Copy out the entries below exactly as they stand, but only from the line containing "grey_loporaru <319, 286>" through the line containing "white_gilazuk <360, 311>".

§ Supplied data
BEGIN

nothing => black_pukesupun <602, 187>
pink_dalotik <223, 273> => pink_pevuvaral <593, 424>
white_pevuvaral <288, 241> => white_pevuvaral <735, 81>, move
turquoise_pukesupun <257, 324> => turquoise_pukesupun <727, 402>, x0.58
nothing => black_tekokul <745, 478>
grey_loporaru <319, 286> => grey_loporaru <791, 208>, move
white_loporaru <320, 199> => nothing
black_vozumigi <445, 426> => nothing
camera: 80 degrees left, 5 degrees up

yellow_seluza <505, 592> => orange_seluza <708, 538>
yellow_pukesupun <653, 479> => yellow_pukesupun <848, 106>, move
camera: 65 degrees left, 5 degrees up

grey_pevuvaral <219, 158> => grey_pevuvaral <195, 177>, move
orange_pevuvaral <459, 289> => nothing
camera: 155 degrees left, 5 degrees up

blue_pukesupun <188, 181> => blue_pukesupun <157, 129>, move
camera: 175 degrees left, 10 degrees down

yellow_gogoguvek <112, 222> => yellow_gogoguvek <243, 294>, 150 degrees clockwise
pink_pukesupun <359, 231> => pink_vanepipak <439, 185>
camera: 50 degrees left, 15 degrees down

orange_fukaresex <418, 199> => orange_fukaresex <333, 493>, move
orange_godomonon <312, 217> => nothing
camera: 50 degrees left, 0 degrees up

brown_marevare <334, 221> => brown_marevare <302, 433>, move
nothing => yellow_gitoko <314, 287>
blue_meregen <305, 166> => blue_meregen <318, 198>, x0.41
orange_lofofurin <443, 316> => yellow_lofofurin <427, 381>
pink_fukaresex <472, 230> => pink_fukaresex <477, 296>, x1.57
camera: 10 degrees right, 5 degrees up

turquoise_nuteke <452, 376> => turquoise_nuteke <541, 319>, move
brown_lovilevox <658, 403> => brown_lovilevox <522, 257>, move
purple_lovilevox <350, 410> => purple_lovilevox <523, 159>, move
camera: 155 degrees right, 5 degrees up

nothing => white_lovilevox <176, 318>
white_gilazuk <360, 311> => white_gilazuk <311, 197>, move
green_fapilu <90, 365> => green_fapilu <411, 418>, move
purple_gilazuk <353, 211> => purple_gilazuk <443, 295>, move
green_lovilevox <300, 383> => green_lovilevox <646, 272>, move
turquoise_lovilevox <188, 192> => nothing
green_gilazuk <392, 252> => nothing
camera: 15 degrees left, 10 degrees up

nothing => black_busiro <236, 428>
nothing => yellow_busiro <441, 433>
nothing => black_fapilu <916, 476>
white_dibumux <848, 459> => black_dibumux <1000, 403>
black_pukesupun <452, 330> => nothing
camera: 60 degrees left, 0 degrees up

END

§ Problem solution
grey_loporaru <319, 286> => grey_loporaru <791, 208>, move
white_loporaru <320, 199> => nothing
black_vozumigi <445, 426> => nothing
camera: 80 degrees left, 5 degrees up

yellow_seluza <505, 592> => orange_seluza <708, 538>
yellow_pukesupun <653, 479> => yellow_pukesupun <848, 106>, move
camera: 65 degrees left, 5 degrees up

grey_pevuvaral <219, 158> => grey_pevuvaral <195, 177>, move
orange_pevuvaral <459, 289> => nothing
camera: 155 degrees left, 5 degrees up

blue_pukesupun <188, 181> => blue_pukesupun <157, 129>, move
camera: 175 degrees left, 10 degrees down

yellow_gogoguvek <112, 222> => yellow_gogoguvek <243, 294>, 150 degrees clockwise
pink_pukesupun <359, 231> => pink_vanepipak <439, 185>
camera: 50 degrees left, 15 degrees down

orange_fukaresex <418, 199> => orange_fukaresex <333, 493>, move
orange_godomonon <312, 217> => nothing
camera: 50 degrees left, 0 degrees up

brown_marevare <334, 221> => brown_marevare <302, 433>, move
nothing => yellow_gitoko <314, 287>
blue_meregen <305, 166> => blue_meregen <318, 198>, x0.41
orange_lofofurin <443, 316> => yellow_lofofurin <427, 381>
pink_fukaresex <472, 230> => pink_fukaresex <477, 296>, x1.57
camera: 10 degrees right, 5 degrees up

turquoise_nuteke <452, 376> => turquoise_nuteke <541, 319>, move
brown_lovilevox <658, 403> => brown_lovilevox <522, 257>, move
purple_lovilevox <350, 410> => purple_lovilevox <523, 159>, move
camera: 155 degrees right, 5 degrees up

nothing => white_lovilevox <176, 318>
white_gilazuk <360, 311> => white_gilazuk <311, 197>, move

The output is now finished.